*Directions for this task*
Which lines of the data below contain "brown"? Please show them all.

*Extracted material*
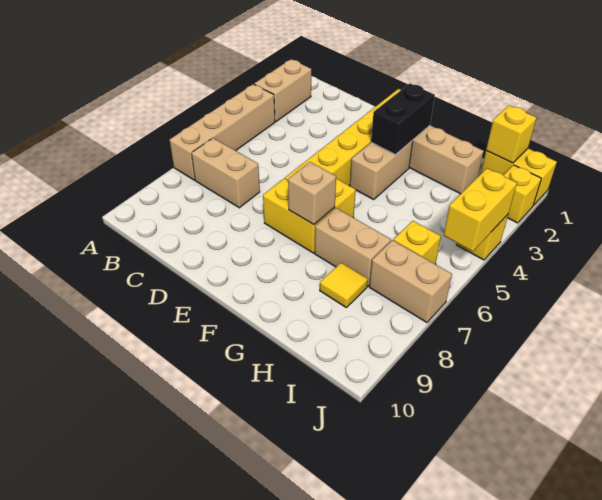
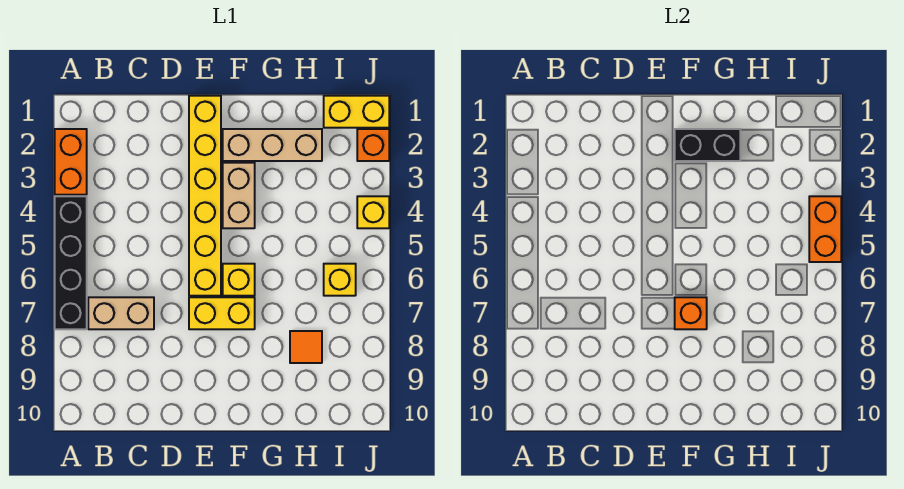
tan brick A2:A3 level 1 -> orange brick A2:A3 level 1
tan brick A4:A7 level 1 -> black brick A4:A7 level 1
black brick F2:F3 level 2 -> black brick F2:G2 level 2
tan brick F7 level 2 -> orange brick F7 level 2
tan brick G7:H7 level 1 -> none
yellow tile H8 level 1 -> orange tile H8 level 1
yellow brick I1 level 2 -> none
tan brick I7:J7 level 1 -> none
yellow brick J2 level 1 -> orange brick J2 level 1
yellow brick J4:J5 level 2 -> orange brick J4:J5 level 2

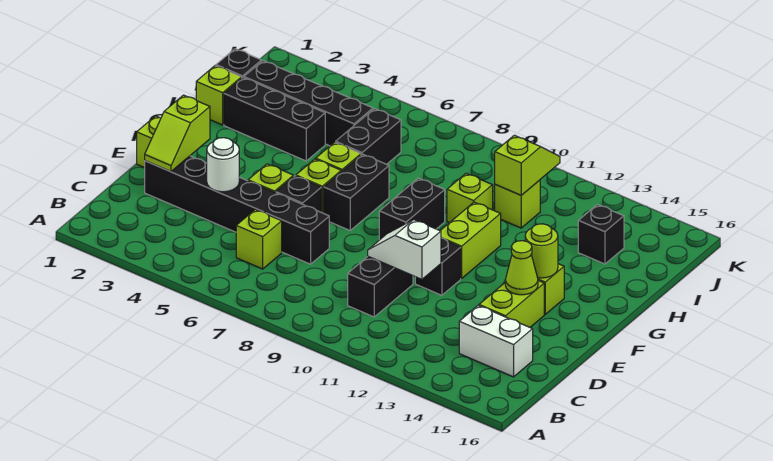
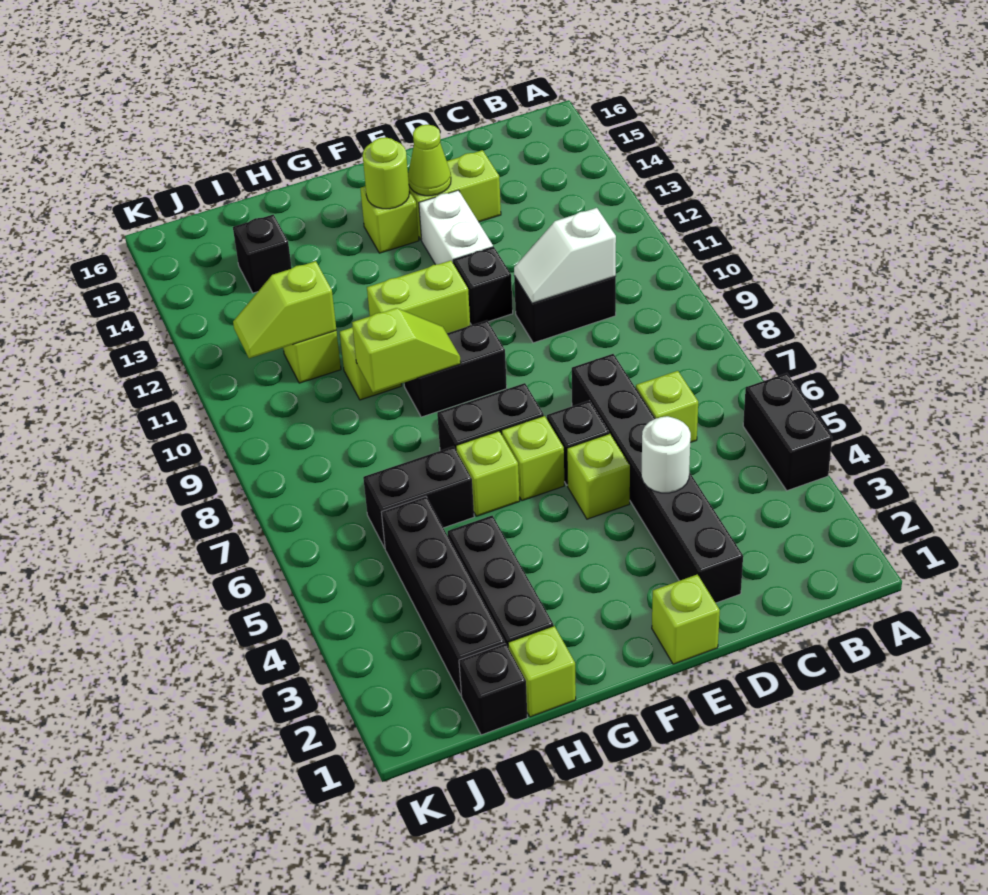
none -> black brick A4:A5 level 1
white brick C14:C15 level 1 -> white brick E12:E13 level 1
lime slope D2:E2 level 2 top E -> lime slope G9:H9 level 2 top H
white slope D10:D11 level 2 top 11 -> white slope C10:D10 level 2 top C

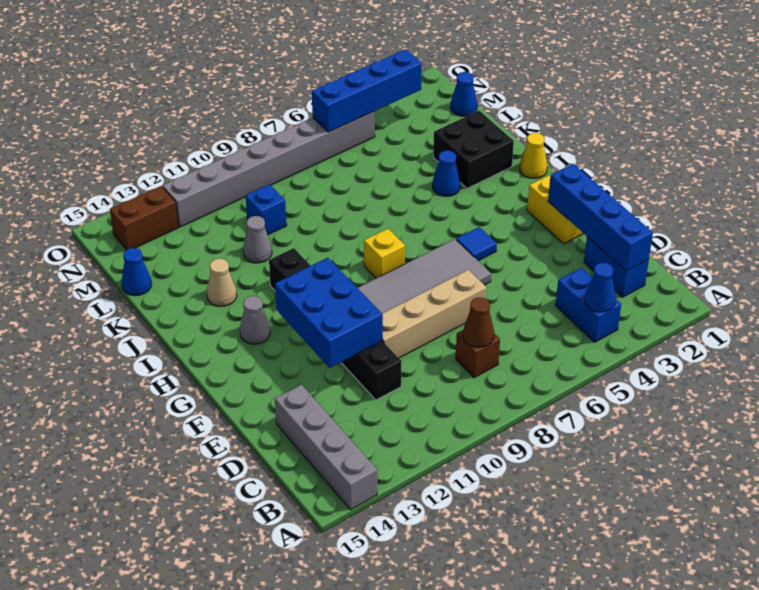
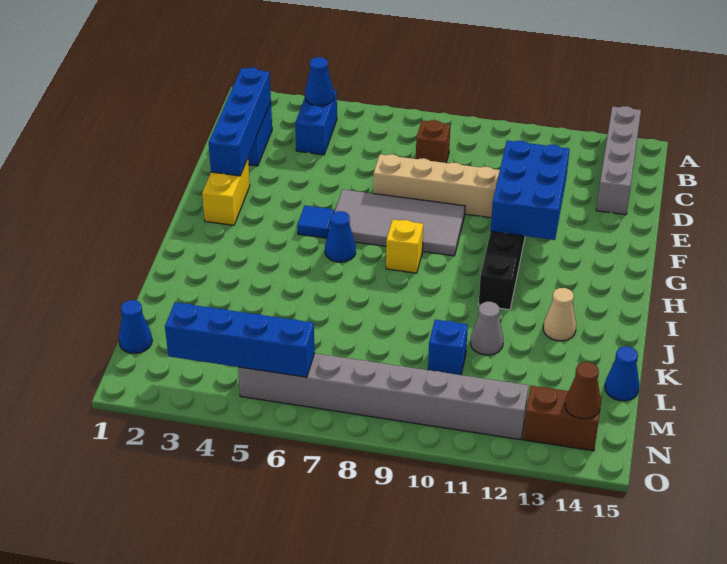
brown cone C8 level 2 -> brown cone N14 level 2
grey cone H13 level 1 -> none
yellow cone I1 level 1 -> none
black brick J2:K3 level 1 -> none
blue cone J4 level 1 -> blue cone H6 level 1

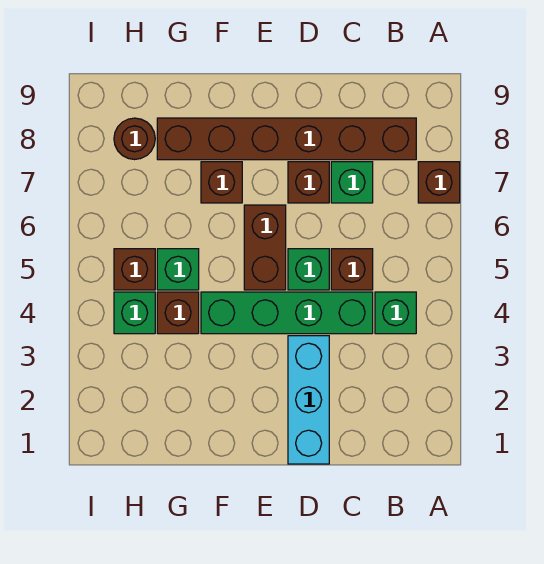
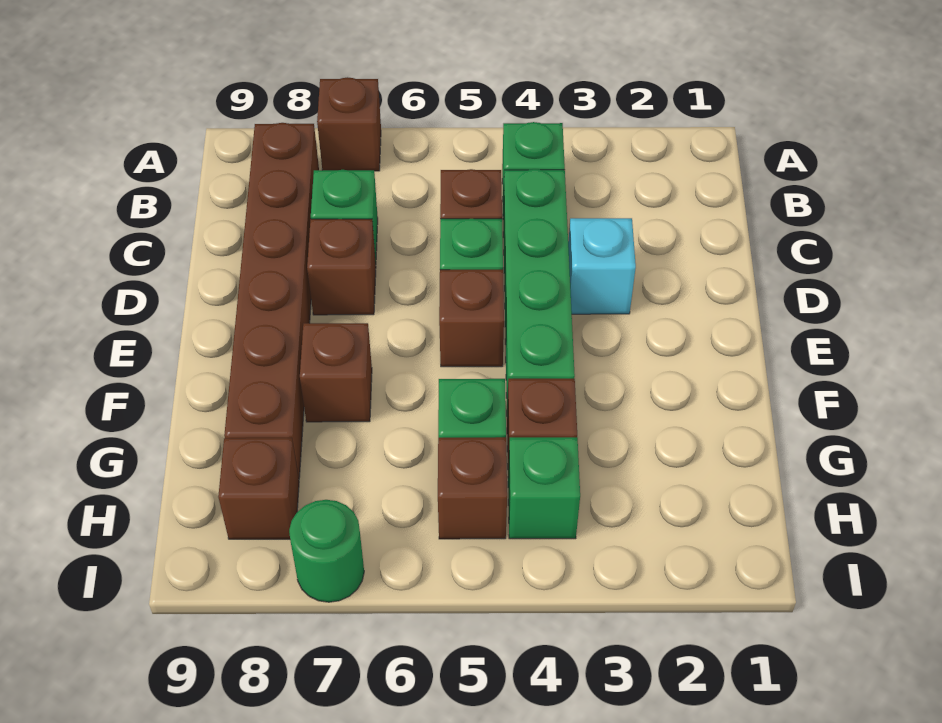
cyan brick D1:D3 level 1 -> cyan brick D3 level 1
brown brick E5:E6 level 1 -> brown brick E5 level 1
brown round brick H8 level 1 -> brown brick H8 level 1
none -> green round brick I7 level 1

*Answer*
brown cone C8 level 2 -> brown cone N14 level 2
brown brick E5:E6 level 1 -> brown brick E5 level 1
brown round brick H8 level 1 -> brown brick H8 level 1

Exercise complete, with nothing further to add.